-- What this task involves --
Pictures stay out. All the rest of the records must be repeated exactly.

-- Given information --
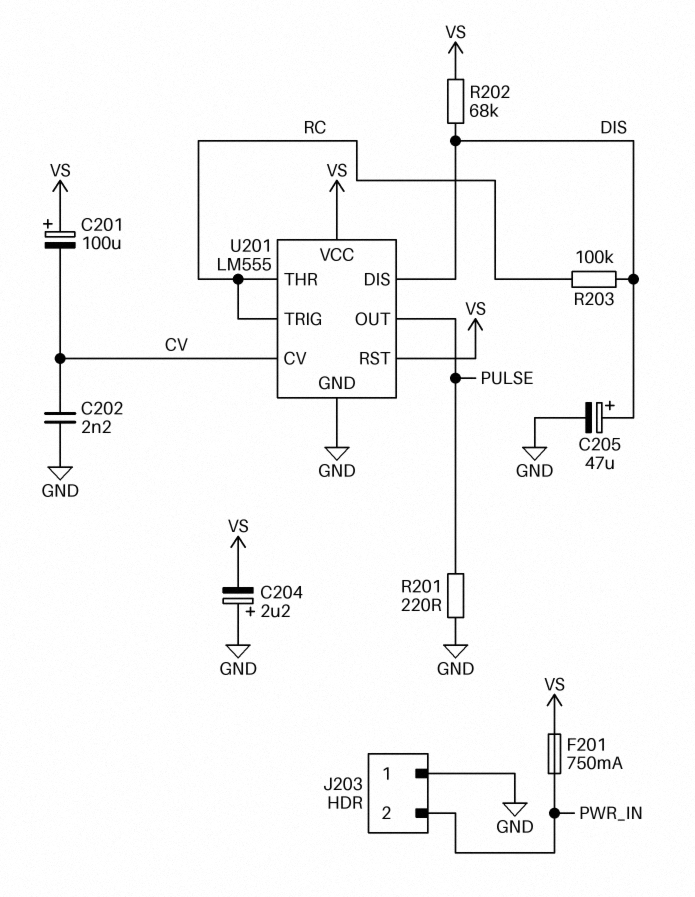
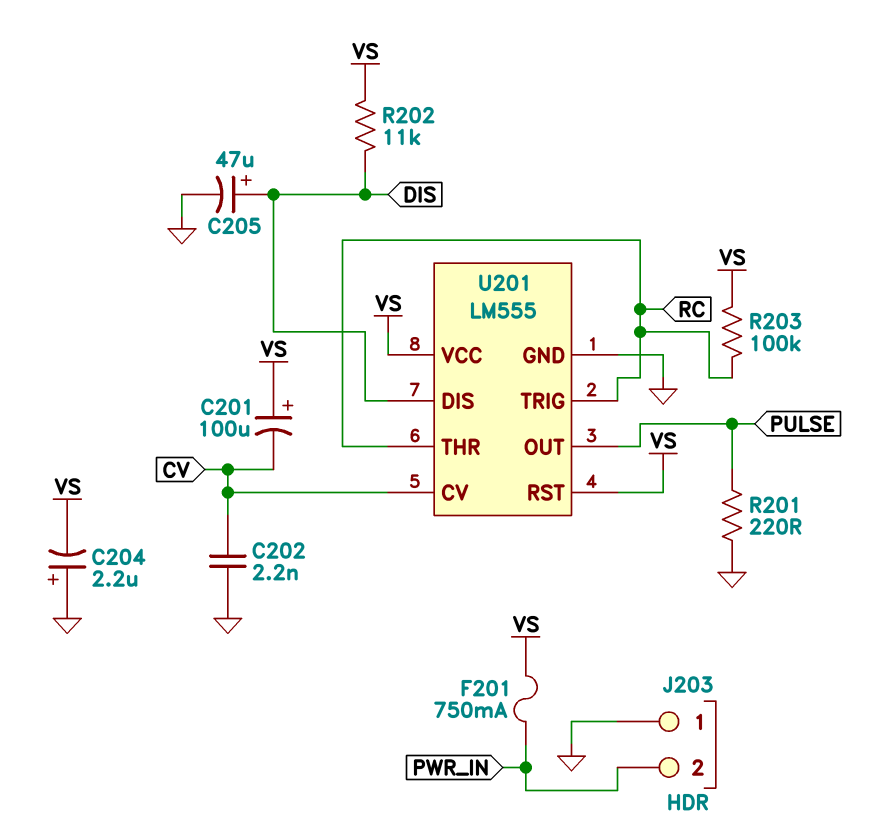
R202: 68k (DIS, VS) -> 11k (DIS, VS)
R203: 100k (DIS, RC) -> 100k (RC, VS)

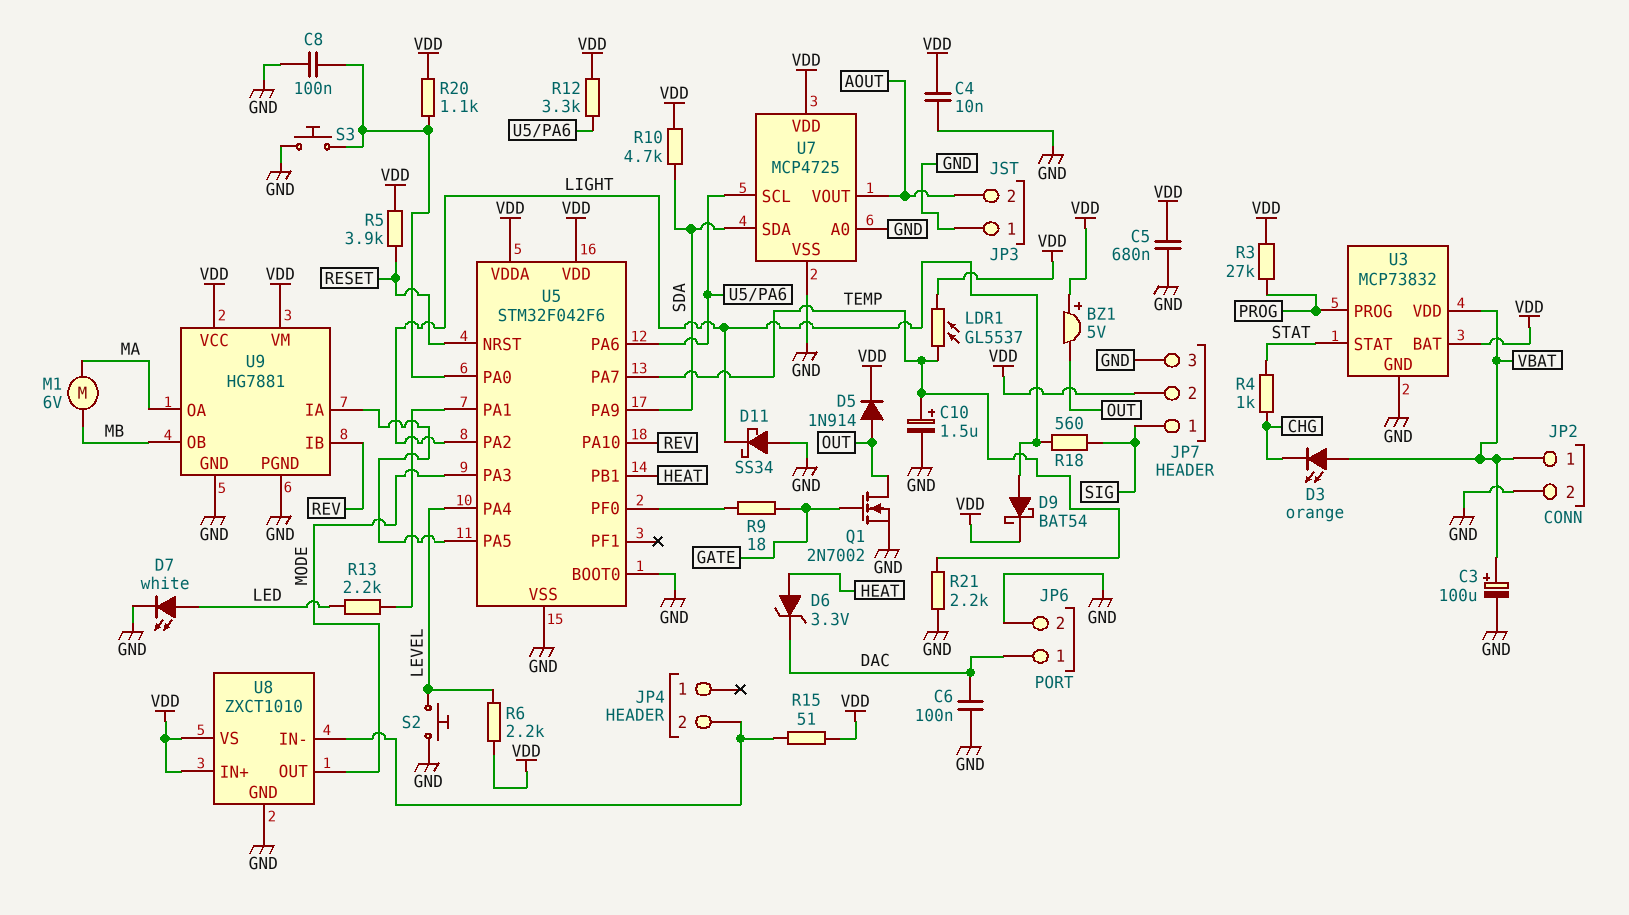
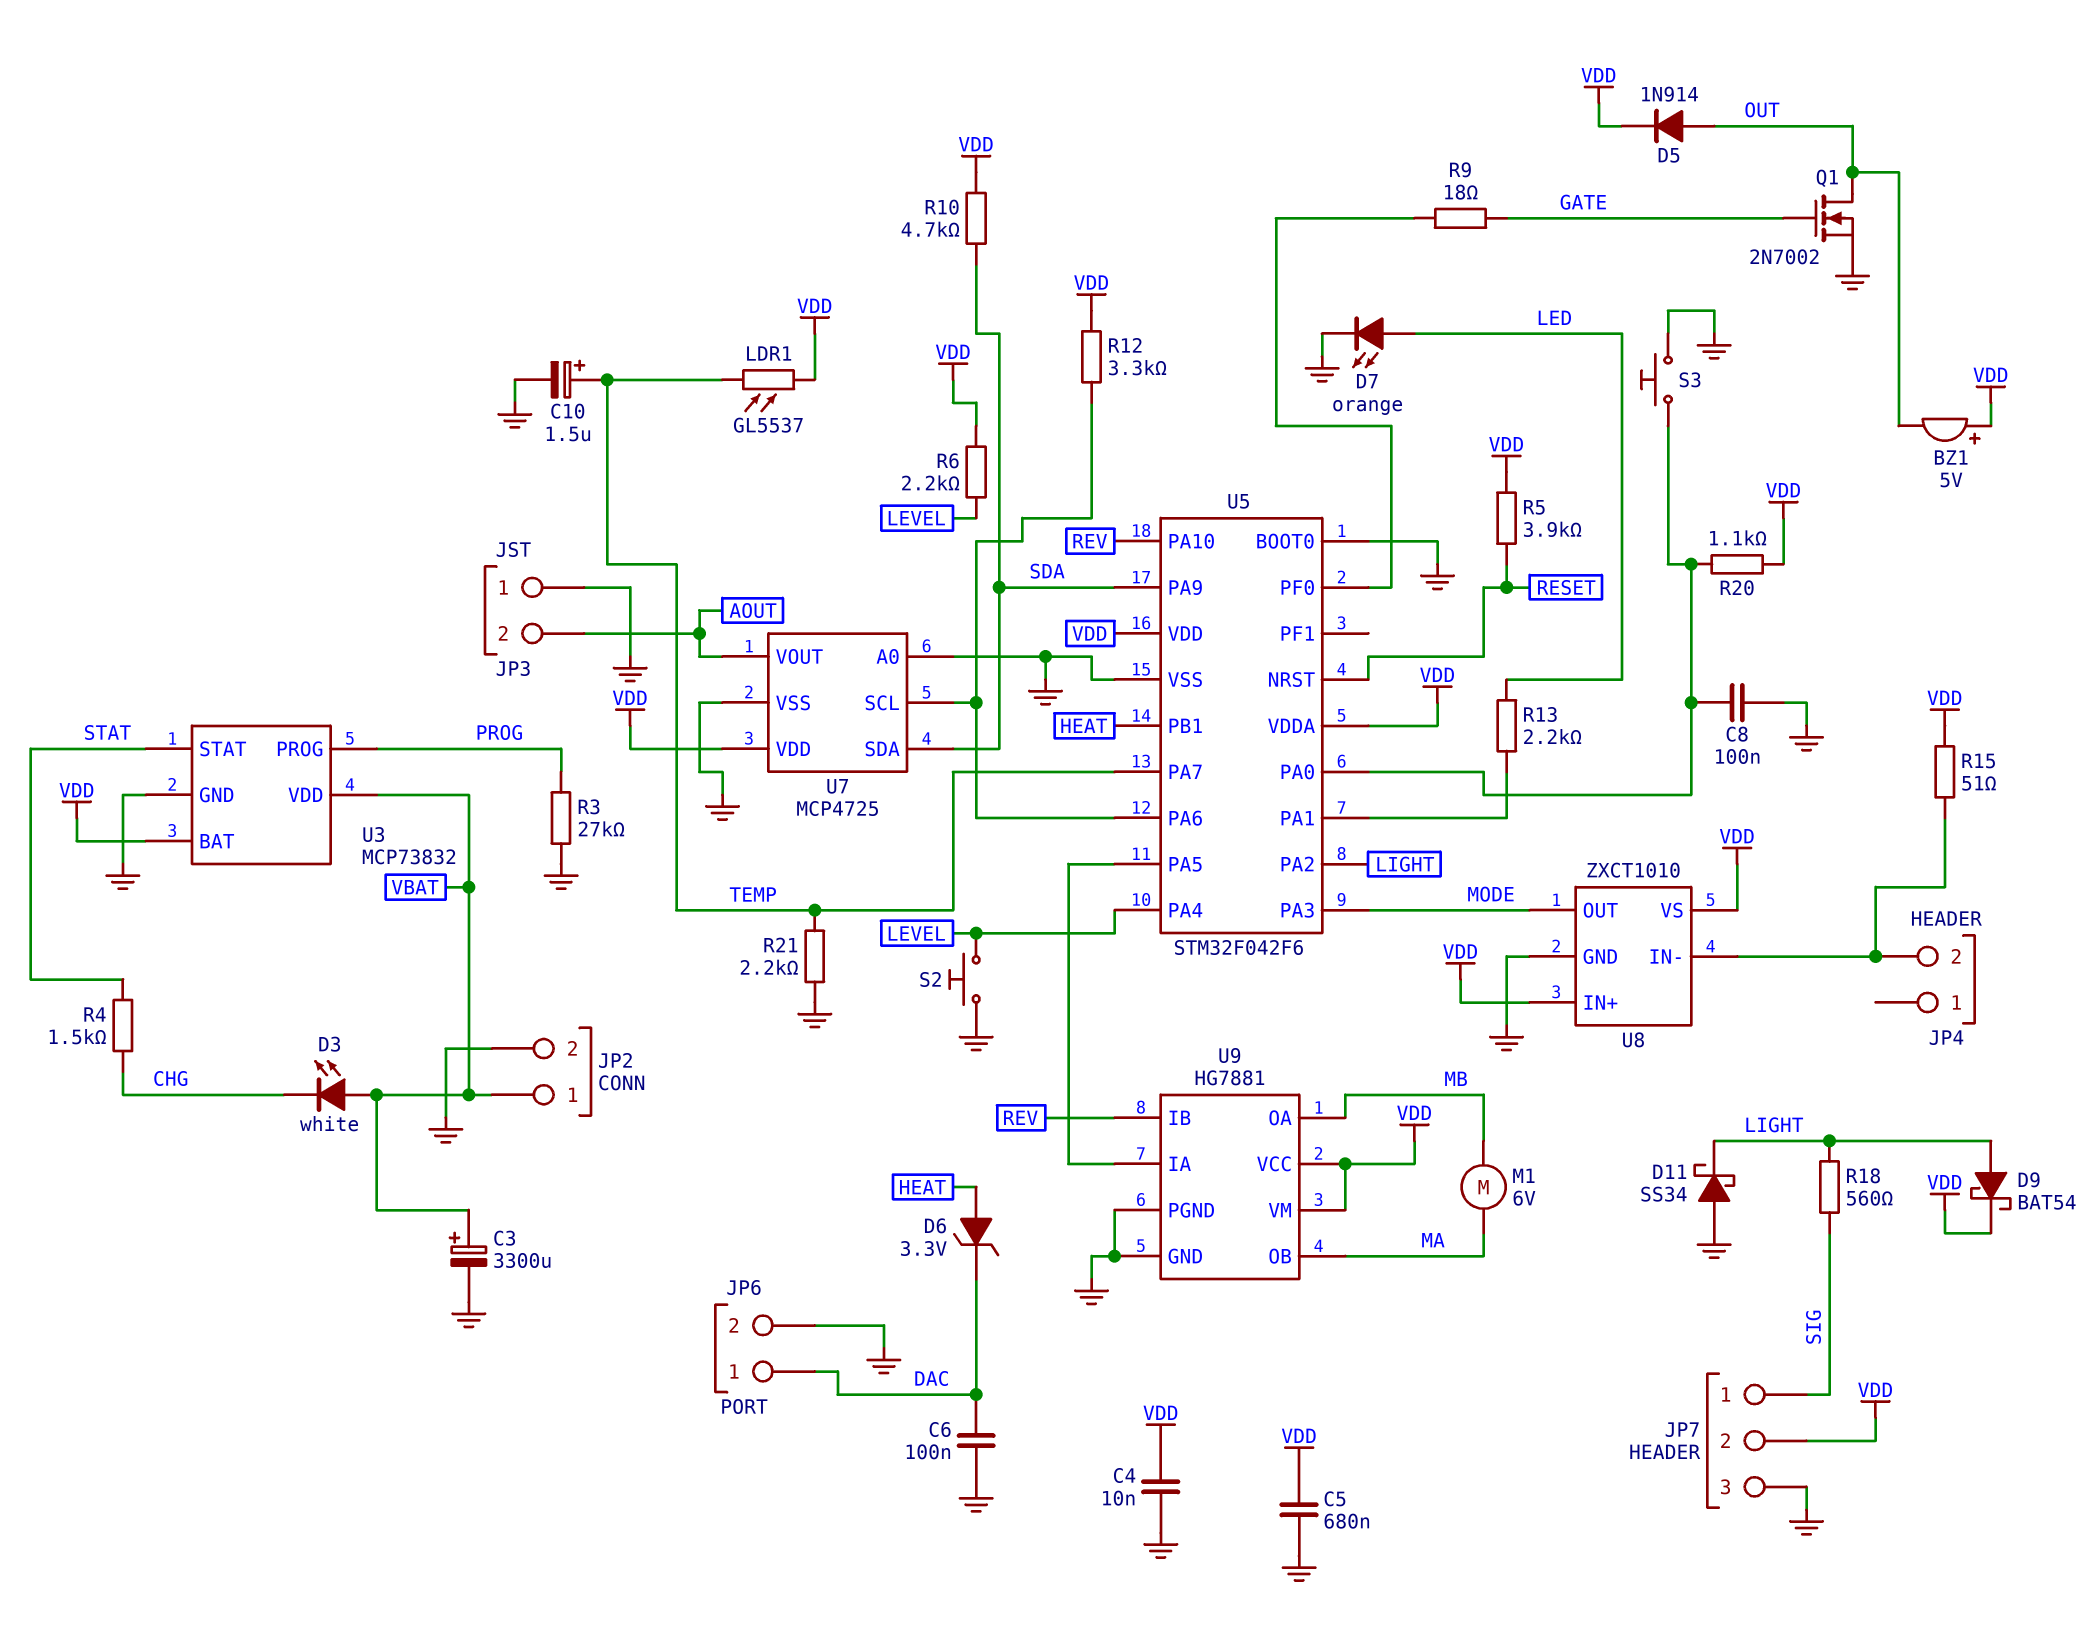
C3: 100uF (plus VBAT, minus GND) -> 3300uF (plus VBAT, minus GND)
D3: LED orange (A VBAT, K CHG) -> LED white (A VBAT, K CHG)
D7: LED white (A LED, K GND) -> LED orange (A LED, K GND)
R3: 27k (PROG, VDD) -> 27k (GND, PROG)
R4: 1k (CHG, STAT) -> 1.5k (CHG, STAT)
U9 pin OA: MA -> MB
U9 pin OB: MB -> MA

-- Answer below --
R202: 68k (DIS, VS) -> 11k (DIS, VS)
R203: 100k (DIS, RC) -> 100k (RC, VS)

C3: 100uF (plus VBAT, minus GND) -> 3300uF (plus VBAT, minus GND)
D3: LED orange (A VBAT, K CHG) -> LED white (A VBAT, K CHG)
D7: LED white (A LED, K GND) -> LED orange (A LED, K GND)
R3: 27k (PROG, VDD) -> 27k (GND, PROG)
R4: 1k (CHG, STAT) -> 1.5k (CHG, STAT)
U9 pin OA: MA -> MB
U9 pin OB: MB -> MA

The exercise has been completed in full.